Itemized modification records

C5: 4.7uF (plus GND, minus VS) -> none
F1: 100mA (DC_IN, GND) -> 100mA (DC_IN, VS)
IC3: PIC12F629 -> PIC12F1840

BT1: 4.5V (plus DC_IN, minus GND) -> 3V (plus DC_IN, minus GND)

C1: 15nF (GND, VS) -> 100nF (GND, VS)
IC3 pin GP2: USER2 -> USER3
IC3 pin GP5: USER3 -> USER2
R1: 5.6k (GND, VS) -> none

Task directions
Exactly the lines from the one containing "C1: 15nF (GND, VS) -> 100nF (GND, VS)" to the final line of the entries must be restated, and no others.

Answer to this task
C1: 15nF (GND, VS) -> 100nF (GND, VS)
IC3 pin GP2: USER2 -> USER3
IC3 pin GP5: USER3 -> USER2
R1: 5.6k (GND, VS) -> none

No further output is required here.